● ASSIGNMENT
Write out exactly the lines running from the one with "SW101: none -> switch (+5V, n1)" to the last line of the entries, keeping both the first and the last.

● Before-and-after change data
======

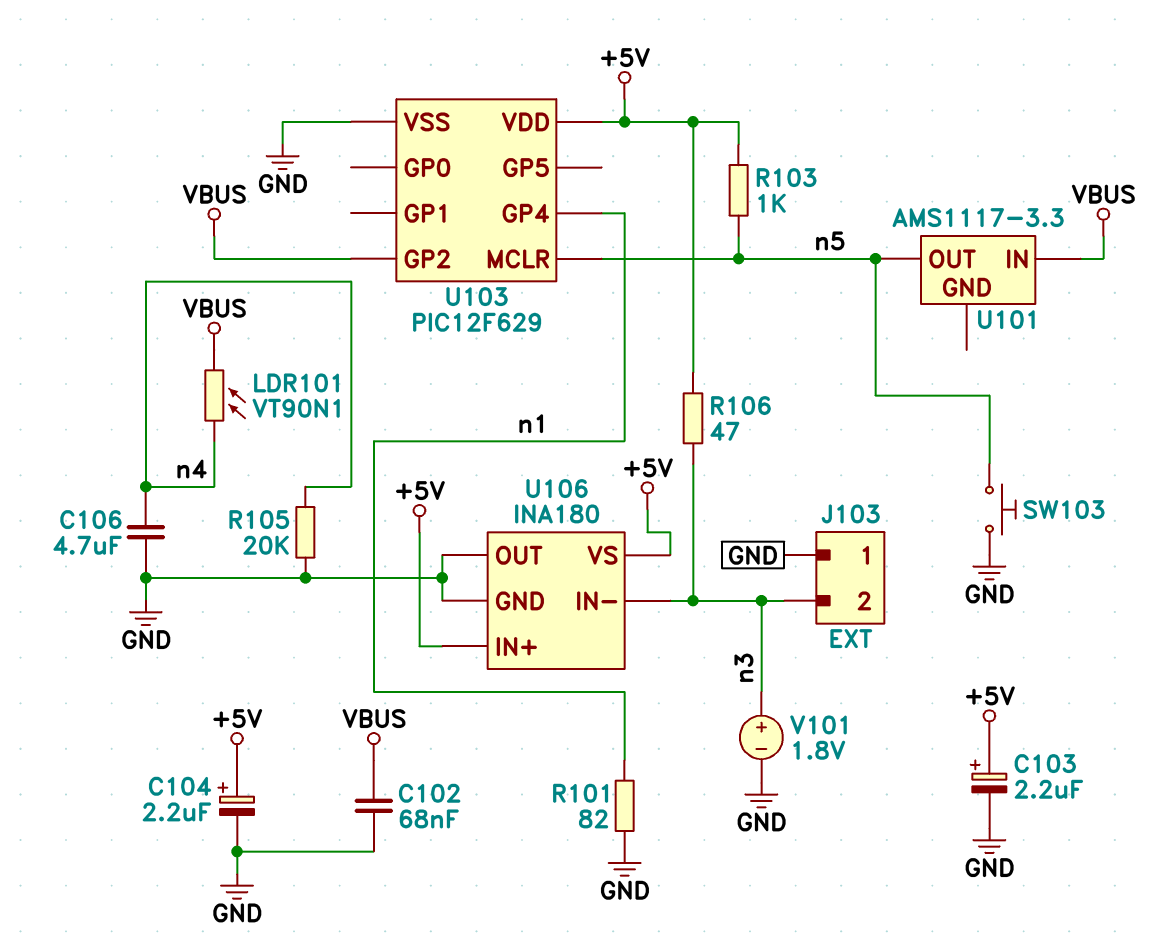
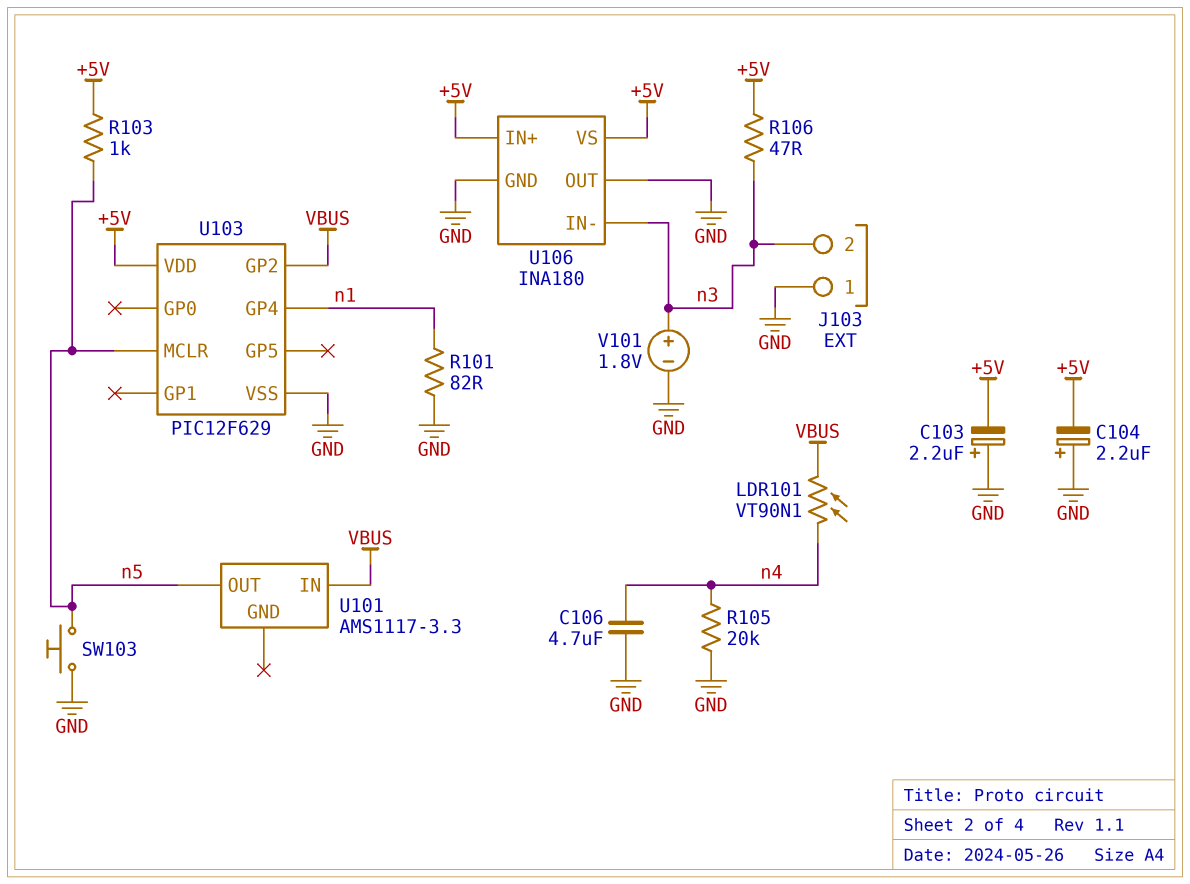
C102: 68nF (GND, VBUS) -> none
C103: 2.2uF (plus +5V, minus GND) -> 2.2uF (plus GND, minus +5V)
C104: 2.2uF (plus +5V, minus GND) -> 2.2uF (plus GND, minus +5V)

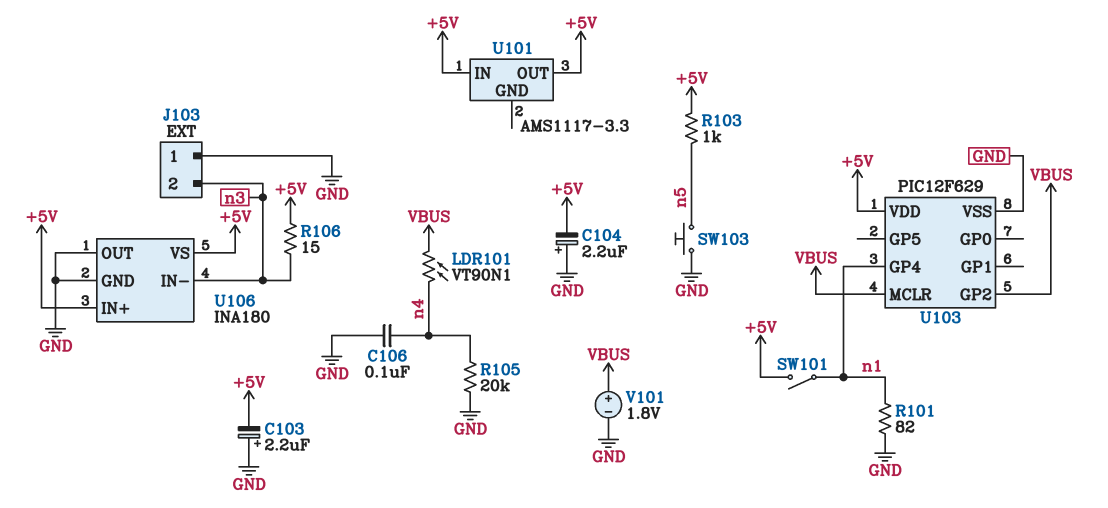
C106: 4.7uF (GND, n4) -> 100nF (GND, n4)
R106: 47 (+5V, n3) -> 15 (+5V, n3)
SW101: none -> switch (+5V, n1)
U101 pin IN: VBUS -> +5V
U101 pin OUT: n5 -> +5V
U103 pin MCLR: n5 -> VBUS
V101: 1.8V (plus n3, minus GND) -> 1.8V (plus VBUS, minus GND)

======

● EXPECTED OUTPUT
SW101: none -> switch (+5V, n1)
U101 pin IN: VBUS -> +5V
U101 pin OUT: n5 -> +5V
U103 pin MCLR: n5 -> VBUS
V101: 1.8V (plus n3, minus GND) -> 1.8V (plus VBUS, minus GND)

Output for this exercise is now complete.